How to complete this task
No picture belongs in the answer, which must hold exactly the lines from the one with "none -> red brick B10:B11 level 2" through the final line below.

Records
Content starts

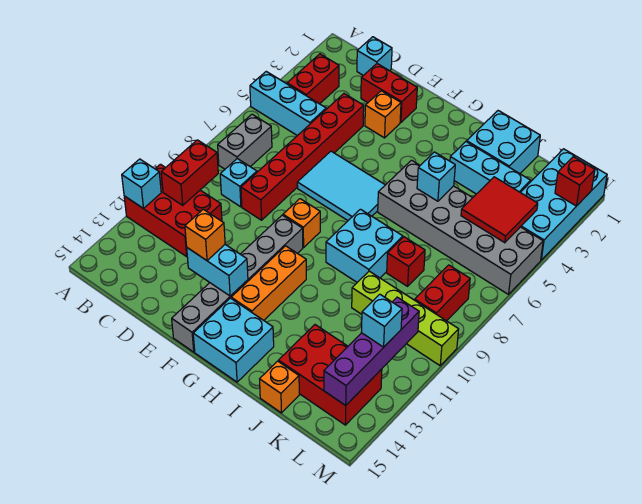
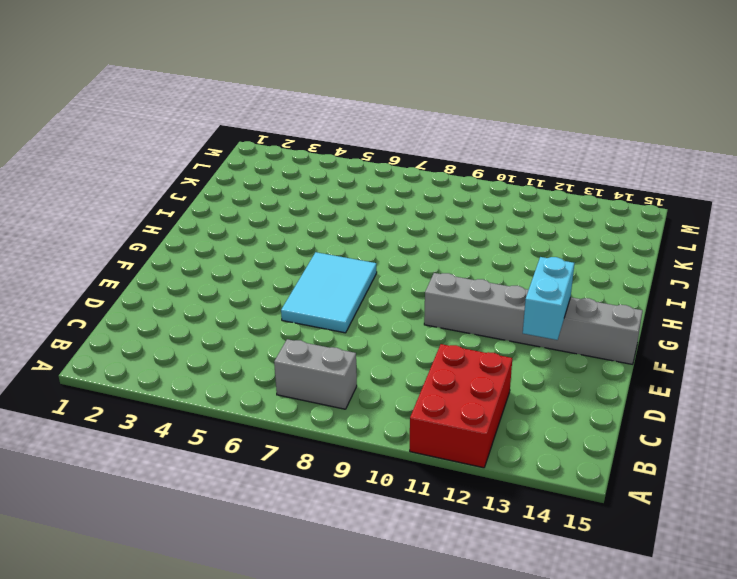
none -> cyan brick A5:C5 level 1
none -> red brick B3:B4 level 1
none -> cyan brick C1 level 1
none -> cyan brick C9 level 1

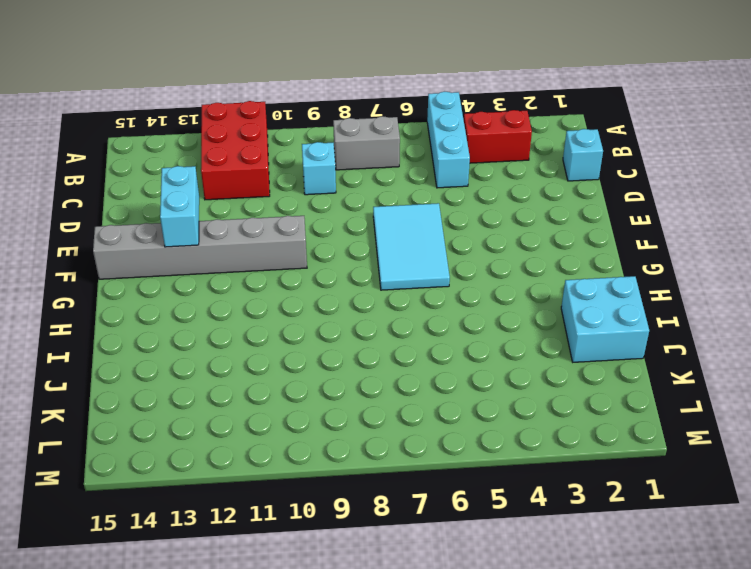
none -> red brick D2:E2 level 1
none -> red brick D4:D9 level 1
none -> orange brick E3 level 1
none -> orange brick F9 level 1

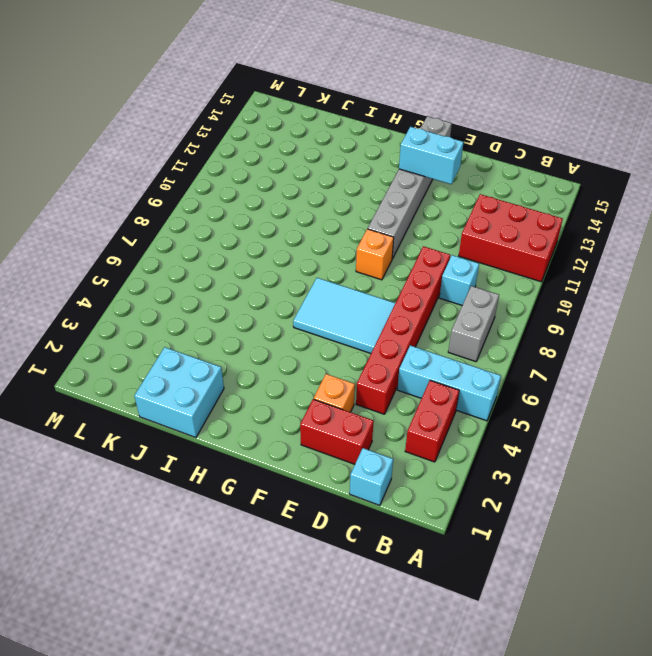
none -> orange brick G11:G13 level 1
none -> cyan brick G14:H15 level 1
none -> grey brick H5:M6 level 1
none -> cyan brick H8:I9 level 1

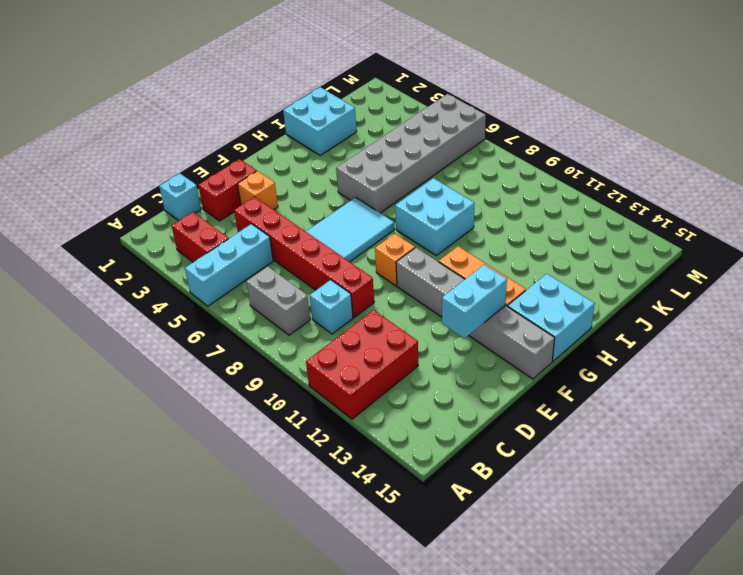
none -> cyan brick I3:K3 level 1
none -> red brick J8 level 1
none -> lime brick J10:M10 level 1
none -> red brick J13:L14 level 1

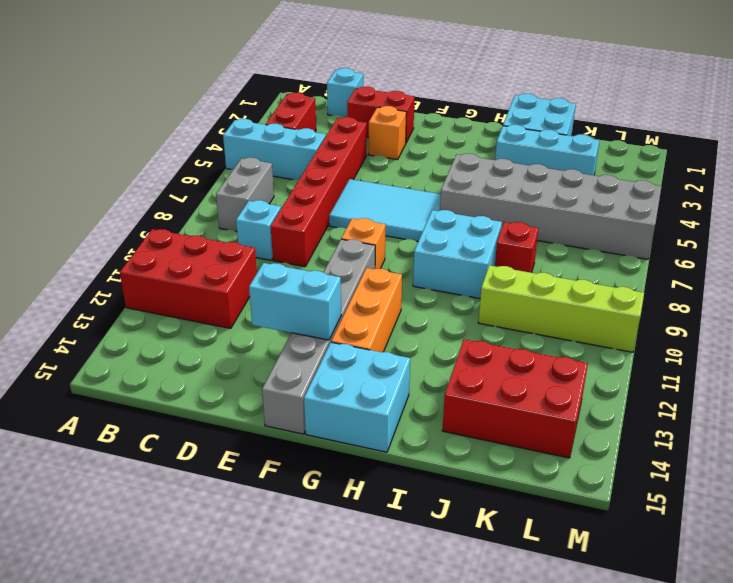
none -> orange brick J15 level 1
none -> cyan brick L1:M4 level 1
none -> red brick L8:L9 level 1
none -> cyan brick A12 level 2

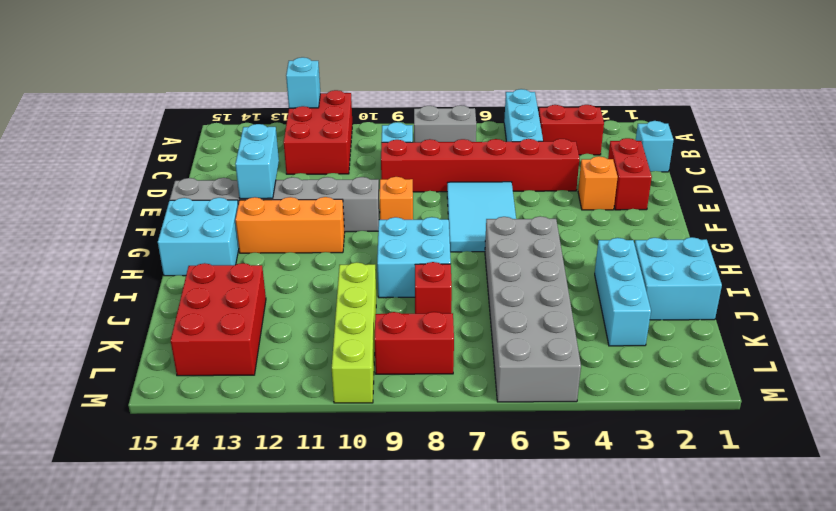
none -> orange brick J15 level 1
none -> cyan brick L1:M4 level 1
none -> red brick B10:B11 level 2
none -> cyan brick I5 level 2

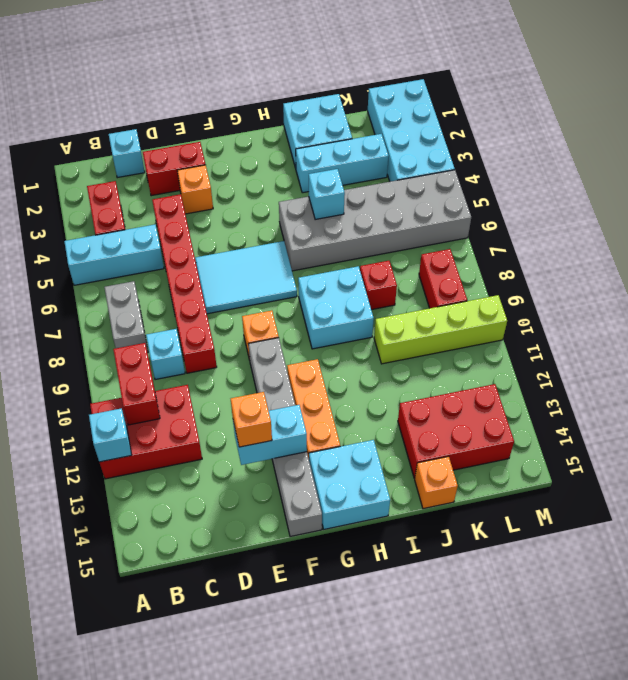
none -> red tile K4:L5 level 2
none -> purple brick L11:L14 level 2
none -> red brick M2 level 2
none -> cyan brick L12 level 3

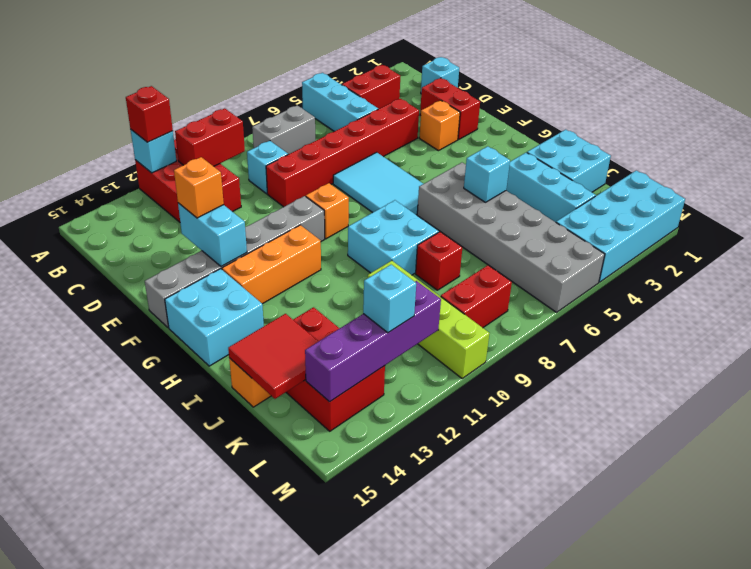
red brick A12 level 3 -> red brick M2 level 2
red tile J14:K15 level 2 -> red tile K4:L5 level 2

Content ends

Solved exercise
none -> red brick B10:B11 level 2
none -> cyan brick I5 level 2

none -> red tile K4:L5 level 2
none -> purple brick L11:L14 level 2
none -> red brick M2 level 2
none -> cyan brick L12 level 3

red brick A12 level 3 -> red brick M2 level 2
red tile J14:K15 level 2 -> red tile K4:L5 level 2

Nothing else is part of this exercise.